What you will do =
Output each record below exactly as it stands, leaving out the pictures.

Scene edit records
********************

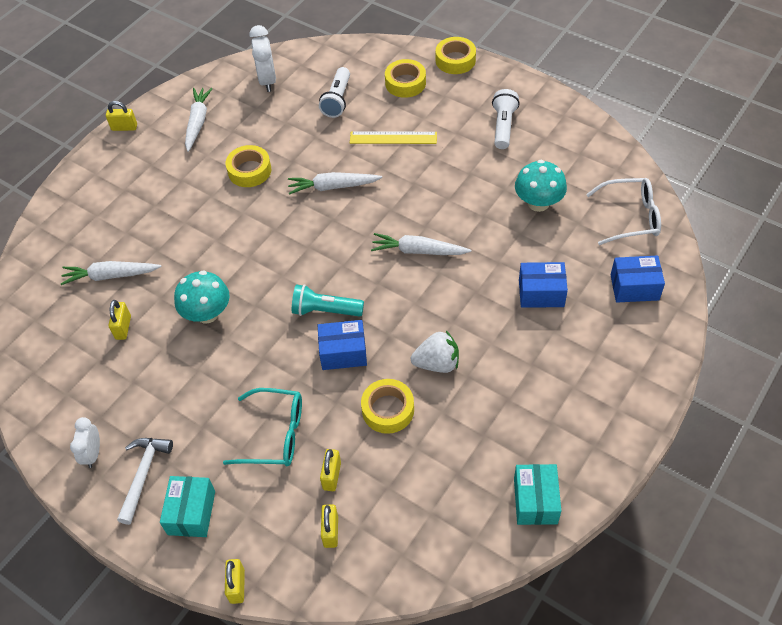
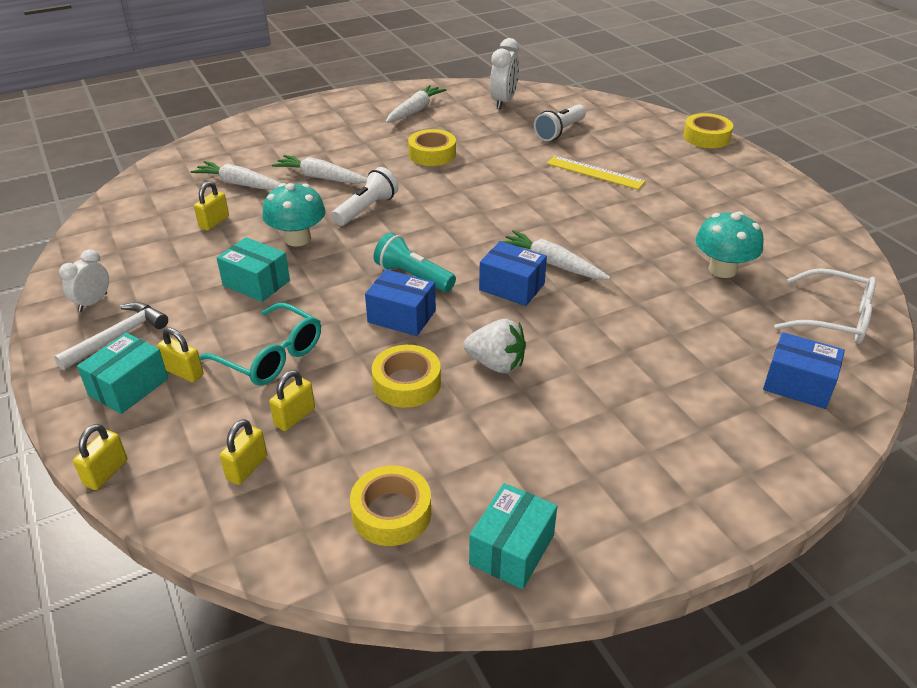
camera: 25 degrees right, 15 degrees down
(124, 127) = (349, 96): yellow padlock -> yellow padlock (184, 372)
(209, 373) = (256, 283): none -> turquoise box
(333, 187) = (503, 188): white carrot -> white carrot (321, 177)
(405, 83) = (639, 139): yellow tape -> yellow tape (391, 513)
(503, 126) = (725, 198): white flashlight -> white flashlight (367, 209)
(541, 293) = (670, 347): blue box -> blue box (512, 287)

********************

Output =
camera: 25 degrees right, 15 degrees down
(124, 127) = (349, 96): yellow padlock -> yellow padlock (184, 372)
(209, 373) = (256, 283): none -> turquoise box
(333, 187) = (503, 188): white carrot -> white carrot (321, 177)
(405, 83) = (639, 139): yellow tape -> yellow tape (391, 513)
(503, 126) = (725, 198): white flashlight -> white flashlight (367, 209)
(541, 293) = (670, 347): blue box -> blue box (512, 287)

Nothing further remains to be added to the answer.